(Beginning of LISTED ENTRIES)

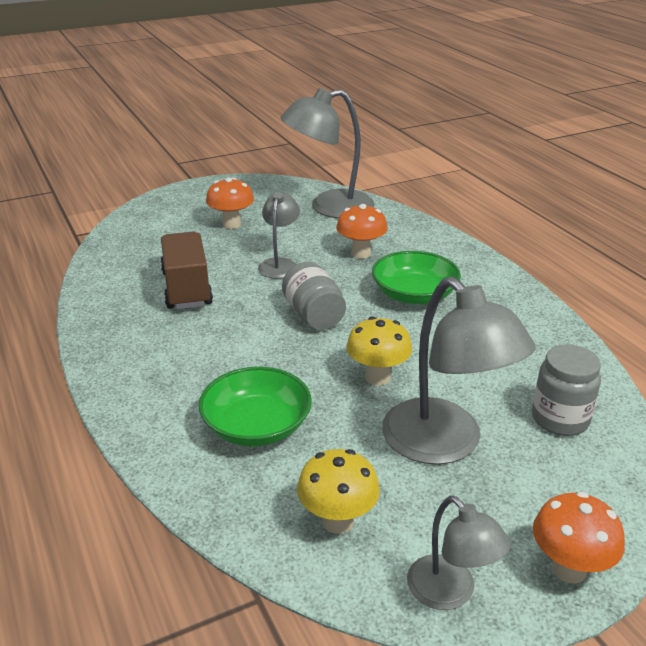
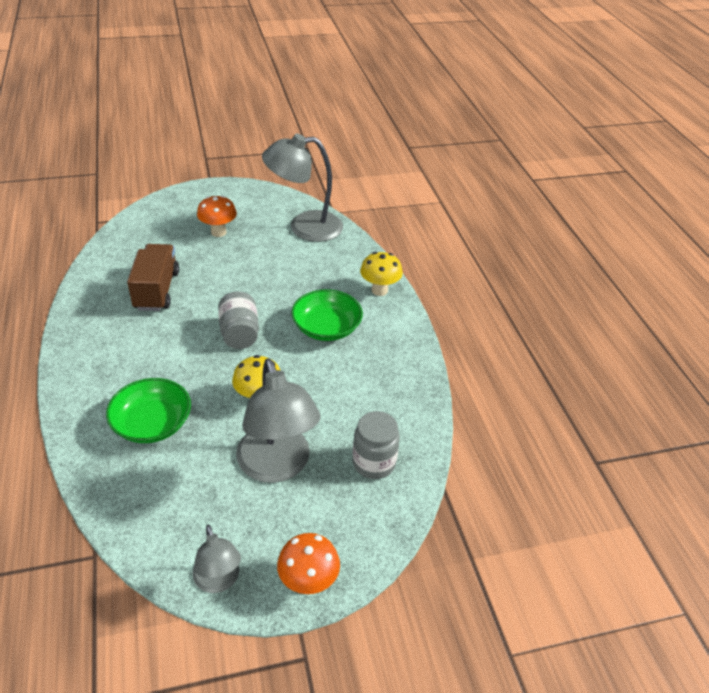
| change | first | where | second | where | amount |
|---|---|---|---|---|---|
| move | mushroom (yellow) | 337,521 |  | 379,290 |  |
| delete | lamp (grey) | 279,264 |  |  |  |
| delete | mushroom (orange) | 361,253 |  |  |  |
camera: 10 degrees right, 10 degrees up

(End of LISTED ENTRIES)

Could you reproduce all of the data above exactly and skip any image?

§ **SOLUTION TO THE EXERCISE**:
| change | first | where | second | where | amount |
|---|---|---|---|---|---|
| move | mushroom (yellow) | 337,521 |  | 379,290 |  |
| delete | lamp (grey) | 279,264 |  |  |  |
| delete | mushroom (orange) | 361,253 |  |  |  |
camera: 10 degrees right, 10 degrees up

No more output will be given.